Extracted records
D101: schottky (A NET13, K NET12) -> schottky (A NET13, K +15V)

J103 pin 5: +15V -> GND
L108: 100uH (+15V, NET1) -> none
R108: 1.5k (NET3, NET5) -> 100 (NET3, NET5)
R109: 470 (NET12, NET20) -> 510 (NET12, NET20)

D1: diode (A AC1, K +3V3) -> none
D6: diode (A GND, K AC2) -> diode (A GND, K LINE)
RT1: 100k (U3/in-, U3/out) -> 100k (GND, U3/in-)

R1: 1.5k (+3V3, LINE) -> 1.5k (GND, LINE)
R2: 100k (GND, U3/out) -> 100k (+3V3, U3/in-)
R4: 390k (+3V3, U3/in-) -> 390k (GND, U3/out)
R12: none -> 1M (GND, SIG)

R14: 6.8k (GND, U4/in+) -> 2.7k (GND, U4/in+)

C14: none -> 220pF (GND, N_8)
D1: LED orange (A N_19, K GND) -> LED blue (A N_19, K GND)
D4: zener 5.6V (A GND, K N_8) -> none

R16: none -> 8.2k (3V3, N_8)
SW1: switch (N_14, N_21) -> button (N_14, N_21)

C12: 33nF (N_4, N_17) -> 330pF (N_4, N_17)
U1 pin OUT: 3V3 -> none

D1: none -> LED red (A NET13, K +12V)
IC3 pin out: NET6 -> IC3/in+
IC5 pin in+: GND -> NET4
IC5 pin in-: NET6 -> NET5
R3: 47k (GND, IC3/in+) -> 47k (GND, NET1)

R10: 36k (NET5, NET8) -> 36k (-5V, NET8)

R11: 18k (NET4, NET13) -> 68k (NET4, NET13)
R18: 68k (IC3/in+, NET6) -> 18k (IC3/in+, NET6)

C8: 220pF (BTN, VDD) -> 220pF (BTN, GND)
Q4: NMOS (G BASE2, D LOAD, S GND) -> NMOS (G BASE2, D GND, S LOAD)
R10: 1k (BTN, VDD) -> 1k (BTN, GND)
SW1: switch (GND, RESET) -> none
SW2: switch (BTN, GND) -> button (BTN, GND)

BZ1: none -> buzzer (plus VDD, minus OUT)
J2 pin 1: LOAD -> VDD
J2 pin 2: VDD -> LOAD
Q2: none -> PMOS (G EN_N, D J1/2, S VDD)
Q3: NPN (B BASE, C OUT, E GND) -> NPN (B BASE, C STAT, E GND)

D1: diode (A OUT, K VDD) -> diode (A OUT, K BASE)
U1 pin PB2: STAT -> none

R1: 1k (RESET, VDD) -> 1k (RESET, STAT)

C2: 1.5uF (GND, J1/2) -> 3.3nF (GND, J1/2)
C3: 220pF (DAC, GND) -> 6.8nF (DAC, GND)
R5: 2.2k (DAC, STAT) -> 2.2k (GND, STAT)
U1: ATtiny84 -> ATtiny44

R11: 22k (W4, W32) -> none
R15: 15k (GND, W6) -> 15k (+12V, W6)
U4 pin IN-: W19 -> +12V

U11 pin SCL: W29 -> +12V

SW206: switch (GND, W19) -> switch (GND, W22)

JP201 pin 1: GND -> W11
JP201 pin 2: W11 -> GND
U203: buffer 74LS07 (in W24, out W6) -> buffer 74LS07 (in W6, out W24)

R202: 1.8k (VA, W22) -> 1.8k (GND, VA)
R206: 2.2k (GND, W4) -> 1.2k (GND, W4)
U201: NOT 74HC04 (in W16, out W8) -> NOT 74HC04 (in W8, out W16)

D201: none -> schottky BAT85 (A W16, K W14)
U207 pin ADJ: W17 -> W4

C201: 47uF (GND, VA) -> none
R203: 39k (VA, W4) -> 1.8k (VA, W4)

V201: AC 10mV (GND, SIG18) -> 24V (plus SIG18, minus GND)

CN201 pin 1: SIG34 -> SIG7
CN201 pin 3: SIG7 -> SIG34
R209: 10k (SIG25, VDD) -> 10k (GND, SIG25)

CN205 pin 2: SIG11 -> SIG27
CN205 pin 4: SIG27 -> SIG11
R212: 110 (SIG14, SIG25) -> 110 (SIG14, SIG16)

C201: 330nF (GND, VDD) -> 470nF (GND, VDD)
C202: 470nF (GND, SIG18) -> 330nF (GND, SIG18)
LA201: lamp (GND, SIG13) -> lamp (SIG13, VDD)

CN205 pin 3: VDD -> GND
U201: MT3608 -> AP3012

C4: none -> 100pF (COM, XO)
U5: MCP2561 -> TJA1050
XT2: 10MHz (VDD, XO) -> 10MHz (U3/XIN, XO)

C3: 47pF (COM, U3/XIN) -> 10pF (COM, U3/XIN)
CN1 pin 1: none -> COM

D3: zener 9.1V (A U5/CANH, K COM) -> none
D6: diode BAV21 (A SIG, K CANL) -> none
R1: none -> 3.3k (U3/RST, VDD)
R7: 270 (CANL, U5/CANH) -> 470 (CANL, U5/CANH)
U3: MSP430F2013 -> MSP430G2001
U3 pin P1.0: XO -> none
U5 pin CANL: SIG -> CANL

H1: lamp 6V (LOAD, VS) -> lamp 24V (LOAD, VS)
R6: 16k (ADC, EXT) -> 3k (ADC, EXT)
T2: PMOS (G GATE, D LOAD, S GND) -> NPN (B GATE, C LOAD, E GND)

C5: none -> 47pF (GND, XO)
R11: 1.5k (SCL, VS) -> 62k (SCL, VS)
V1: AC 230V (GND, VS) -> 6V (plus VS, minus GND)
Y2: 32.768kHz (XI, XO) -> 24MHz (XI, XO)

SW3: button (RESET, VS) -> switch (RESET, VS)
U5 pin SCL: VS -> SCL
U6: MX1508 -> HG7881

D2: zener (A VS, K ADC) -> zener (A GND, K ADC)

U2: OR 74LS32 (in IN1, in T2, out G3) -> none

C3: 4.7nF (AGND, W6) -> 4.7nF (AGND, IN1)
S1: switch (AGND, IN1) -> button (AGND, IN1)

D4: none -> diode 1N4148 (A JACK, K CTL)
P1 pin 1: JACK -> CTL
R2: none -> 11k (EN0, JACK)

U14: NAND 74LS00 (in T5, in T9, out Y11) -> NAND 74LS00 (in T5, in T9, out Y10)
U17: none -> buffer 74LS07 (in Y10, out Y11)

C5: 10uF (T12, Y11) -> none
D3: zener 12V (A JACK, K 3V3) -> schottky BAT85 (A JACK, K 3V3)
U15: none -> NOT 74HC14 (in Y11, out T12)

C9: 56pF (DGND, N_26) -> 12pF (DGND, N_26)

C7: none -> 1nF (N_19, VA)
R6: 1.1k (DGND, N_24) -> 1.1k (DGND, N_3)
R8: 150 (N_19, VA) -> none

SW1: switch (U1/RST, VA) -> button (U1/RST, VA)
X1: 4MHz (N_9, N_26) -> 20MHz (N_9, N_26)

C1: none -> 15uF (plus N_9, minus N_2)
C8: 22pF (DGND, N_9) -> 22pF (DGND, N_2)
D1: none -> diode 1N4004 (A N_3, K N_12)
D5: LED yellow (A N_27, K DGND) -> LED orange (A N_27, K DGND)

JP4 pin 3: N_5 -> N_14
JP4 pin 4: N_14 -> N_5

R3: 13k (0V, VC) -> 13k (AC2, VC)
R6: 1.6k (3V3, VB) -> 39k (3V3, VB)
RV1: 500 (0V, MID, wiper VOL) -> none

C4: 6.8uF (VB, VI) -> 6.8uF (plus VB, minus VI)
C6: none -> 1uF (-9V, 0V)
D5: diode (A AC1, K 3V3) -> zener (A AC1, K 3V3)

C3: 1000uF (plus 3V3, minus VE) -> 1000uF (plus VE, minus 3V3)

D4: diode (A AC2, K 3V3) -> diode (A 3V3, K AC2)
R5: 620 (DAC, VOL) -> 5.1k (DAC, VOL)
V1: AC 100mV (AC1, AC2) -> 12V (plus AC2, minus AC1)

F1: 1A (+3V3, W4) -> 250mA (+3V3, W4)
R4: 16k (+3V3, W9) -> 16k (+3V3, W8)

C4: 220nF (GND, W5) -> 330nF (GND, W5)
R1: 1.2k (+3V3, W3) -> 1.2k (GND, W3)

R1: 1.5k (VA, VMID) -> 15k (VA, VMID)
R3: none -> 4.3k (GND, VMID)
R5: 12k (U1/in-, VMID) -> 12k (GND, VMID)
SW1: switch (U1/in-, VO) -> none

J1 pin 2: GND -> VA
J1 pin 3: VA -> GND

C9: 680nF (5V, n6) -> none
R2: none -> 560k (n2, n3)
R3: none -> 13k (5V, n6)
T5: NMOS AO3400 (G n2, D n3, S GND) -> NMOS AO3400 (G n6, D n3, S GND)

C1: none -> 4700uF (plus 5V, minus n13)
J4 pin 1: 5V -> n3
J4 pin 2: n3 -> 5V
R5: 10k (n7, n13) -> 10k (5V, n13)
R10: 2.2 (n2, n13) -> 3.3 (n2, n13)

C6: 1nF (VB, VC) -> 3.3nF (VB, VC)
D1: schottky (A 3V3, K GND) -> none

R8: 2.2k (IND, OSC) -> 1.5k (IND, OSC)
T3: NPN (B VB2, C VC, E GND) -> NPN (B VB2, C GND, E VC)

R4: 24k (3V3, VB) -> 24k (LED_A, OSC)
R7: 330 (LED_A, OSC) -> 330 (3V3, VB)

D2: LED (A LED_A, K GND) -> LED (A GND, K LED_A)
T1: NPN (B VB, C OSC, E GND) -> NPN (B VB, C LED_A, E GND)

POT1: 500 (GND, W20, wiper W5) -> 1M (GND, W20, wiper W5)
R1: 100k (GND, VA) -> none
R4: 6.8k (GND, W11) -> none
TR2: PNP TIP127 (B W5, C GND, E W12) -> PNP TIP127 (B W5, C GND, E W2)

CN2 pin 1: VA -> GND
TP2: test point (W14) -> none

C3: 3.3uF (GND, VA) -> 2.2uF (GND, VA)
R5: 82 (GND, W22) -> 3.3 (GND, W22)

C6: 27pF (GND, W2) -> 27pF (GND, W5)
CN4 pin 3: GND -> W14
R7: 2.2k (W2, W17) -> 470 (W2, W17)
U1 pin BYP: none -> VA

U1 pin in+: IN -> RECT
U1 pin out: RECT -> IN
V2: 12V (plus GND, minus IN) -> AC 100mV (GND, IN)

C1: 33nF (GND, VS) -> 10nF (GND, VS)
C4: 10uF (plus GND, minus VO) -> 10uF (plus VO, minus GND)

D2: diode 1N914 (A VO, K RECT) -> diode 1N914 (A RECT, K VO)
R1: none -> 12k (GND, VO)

> _WORK REQUIRED_
Work out the number of lines in the records that contain the string "schottky". Nothing but that number should be sent back.

> _PROBLEM SOLUTION_
4